-------- INPUT DATA

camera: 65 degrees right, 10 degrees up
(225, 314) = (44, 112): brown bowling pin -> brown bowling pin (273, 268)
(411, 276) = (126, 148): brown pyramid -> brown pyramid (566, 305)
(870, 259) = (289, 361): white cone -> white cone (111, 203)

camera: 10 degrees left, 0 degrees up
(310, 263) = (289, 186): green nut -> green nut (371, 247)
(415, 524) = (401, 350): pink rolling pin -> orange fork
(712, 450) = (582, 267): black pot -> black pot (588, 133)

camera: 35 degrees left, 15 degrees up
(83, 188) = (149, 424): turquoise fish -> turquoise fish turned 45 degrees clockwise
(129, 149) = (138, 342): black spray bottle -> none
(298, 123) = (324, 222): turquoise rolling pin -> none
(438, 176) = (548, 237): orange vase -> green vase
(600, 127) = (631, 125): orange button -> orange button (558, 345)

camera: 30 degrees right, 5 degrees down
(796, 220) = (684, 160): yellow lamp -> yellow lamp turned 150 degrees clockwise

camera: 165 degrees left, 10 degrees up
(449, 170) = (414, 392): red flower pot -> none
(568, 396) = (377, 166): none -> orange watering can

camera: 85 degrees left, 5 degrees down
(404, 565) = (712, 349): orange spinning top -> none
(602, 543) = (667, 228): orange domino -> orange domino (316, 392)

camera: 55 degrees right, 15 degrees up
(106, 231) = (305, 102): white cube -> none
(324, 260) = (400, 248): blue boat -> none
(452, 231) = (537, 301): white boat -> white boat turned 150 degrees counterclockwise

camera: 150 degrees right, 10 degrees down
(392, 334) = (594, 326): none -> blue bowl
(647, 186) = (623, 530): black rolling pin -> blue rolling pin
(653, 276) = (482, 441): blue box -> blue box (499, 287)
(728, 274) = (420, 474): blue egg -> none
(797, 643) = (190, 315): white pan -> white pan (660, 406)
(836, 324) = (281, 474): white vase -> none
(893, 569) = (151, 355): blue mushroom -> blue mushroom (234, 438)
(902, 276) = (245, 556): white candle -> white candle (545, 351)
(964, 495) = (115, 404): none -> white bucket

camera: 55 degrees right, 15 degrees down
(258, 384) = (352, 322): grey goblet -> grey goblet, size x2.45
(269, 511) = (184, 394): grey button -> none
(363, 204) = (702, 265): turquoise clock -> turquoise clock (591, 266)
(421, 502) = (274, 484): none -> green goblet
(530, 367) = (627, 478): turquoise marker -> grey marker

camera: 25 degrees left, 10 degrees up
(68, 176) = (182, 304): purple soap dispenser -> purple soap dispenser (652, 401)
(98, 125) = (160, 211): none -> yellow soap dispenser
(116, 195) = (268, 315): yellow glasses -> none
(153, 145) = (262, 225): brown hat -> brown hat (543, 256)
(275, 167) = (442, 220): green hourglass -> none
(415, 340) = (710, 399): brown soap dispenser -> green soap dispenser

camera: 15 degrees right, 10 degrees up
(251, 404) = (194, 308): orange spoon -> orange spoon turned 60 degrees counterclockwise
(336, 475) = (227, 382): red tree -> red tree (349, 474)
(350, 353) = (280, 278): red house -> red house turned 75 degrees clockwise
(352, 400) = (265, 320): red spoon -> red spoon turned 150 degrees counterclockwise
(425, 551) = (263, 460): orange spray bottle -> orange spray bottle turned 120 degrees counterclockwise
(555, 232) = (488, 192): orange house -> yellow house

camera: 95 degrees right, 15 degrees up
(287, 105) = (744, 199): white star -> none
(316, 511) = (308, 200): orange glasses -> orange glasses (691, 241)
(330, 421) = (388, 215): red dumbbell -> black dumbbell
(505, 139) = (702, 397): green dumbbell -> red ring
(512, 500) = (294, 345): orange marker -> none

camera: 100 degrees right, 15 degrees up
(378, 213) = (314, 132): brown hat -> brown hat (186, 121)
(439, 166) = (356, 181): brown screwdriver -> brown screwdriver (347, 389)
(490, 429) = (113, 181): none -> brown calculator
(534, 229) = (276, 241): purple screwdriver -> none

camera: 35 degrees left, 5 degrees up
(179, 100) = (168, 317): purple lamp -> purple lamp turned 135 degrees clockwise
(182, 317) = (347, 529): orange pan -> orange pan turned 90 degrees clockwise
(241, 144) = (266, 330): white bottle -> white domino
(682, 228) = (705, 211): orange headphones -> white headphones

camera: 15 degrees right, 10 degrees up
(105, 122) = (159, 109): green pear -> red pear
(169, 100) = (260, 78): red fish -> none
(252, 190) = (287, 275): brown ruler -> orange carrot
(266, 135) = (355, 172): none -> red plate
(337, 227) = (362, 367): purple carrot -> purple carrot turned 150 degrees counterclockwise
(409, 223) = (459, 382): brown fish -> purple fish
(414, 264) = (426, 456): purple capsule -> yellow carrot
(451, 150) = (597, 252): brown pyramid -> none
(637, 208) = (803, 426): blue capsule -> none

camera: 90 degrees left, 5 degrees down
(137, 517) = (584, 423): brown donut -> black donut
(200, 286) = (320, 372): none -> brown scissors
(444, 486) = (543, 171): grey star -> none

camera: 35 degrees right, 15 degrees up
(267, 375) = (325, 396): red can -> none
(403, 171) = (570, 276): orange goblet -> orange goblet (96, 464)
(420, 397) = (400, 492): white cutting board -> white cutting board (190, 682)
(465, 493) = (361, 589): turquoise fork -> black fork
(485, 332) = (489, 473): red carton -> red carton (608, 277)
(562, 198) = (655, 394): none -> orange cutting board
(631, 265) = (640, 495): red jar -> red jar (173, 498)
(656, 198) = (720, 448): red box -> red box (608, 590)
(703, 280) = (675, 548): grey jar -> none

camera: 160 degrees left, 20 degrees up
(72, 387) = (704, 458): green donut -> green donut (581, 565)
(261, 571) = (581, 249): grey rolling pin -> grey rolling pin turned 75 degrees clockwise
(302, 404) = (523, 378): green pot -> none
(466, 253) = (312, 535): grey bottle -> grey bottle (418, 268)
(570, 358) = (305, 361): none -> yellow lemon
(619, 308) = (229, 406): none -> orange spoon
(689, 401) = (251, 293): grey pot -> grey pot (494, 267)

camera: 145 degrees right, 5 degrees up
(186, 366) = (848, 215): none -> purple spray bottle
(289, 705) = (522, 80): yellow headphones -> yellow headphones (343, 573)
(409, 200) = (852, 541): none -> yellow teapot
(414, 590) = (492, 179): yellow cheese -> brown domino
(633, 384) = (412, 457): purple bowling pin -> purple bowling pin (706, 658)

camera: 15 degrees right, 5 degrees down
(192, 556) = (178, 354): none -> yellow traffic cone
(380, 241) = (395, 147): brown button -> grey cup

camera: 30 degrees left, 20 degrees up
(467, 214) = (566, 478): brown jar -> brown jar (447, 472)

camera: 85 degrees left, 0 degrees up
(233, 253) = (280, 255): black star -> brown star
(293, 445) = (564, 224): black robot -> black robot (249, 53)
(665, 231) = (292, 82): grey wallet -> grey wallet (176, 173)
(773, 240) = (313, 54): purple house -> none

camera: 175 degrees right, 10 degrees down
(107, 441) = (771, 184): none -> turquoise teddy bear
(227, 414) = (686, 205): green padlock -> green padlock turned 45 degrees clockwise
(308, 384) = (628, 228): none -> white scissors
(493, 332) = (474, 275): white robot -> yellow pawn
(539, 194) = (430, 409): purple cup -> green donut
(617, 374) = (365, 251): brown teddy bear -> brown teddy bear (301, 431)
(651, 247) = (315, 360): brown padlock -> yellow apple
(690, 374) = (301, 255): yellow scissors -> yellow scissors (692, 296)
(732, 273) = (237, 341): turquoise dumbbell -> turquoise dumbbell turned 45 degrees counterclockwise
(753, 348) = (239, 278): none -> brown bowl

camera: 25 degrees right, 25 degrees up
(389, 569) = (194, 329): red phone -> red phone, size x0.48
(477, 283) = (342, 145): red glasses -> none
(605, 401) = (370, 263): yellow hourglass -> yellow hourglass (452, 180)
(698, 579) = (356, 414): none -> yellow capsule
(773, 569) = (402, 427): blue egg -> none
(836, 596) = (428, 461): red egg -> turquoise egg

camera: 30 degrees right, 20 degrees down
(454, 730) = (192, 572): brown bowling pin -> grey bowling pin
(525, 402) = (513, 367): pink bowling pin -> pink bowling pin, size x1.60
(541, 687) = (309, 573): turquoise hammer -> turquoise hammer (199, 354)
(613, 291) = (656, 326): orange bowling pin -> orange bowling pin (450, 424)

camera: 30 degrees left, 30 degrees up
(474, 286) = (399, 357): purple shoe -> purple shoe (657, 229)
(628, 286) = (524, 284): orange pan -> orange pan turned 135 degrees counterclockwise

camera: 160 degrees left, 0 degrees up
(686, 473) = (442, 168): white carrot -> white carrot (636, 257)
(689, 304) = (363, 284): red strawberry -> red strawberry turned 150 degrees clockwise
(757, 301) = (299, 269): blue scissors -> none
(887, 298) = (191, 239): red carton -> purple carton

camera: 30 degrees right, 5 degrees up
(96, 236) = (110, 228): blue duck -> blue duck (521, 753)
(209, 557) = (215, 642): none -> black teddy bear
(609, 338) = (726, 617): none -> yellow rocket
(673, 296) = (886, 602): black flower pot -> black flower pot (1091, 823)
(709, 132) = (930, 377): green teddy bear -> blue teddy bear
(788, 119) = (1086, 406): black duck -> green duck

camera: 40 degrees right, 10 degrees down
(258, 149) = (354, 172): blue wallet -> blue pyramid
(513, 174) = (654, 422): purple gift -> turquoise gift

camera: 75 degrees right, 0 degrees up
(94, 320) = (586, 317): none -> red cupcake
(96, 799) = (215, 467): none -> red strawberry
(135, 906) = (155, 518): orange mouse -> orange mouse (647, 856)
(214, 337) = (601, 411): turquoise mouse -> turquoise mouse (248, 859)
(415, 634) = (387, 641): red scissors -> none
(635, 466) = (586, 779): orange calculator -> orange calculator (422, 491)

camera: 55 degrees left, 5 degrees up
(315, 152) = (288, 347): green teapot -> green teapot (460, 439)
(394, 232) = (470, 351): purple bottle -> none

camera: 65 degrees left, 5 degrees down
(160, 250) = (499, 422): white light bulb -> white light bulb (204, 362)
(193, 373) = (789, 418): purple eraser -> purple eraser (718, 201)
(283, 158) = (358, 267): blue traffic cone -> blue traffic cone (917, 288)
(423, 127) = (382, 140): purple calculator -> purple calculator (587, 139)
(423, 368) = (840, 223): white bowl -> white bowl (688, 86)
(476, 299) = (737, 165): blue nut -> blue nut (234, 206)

----------------

__WHAT IS EXPECTED__
Look for the string "boat" in the listing above and copy every line holding it.

__EXERCISE ANSWER__
(324, 260) = (400, 248): blue boat -> none
(452, 231) = (537, 301): white boat -> white boat turned 150 degrees counterclockwise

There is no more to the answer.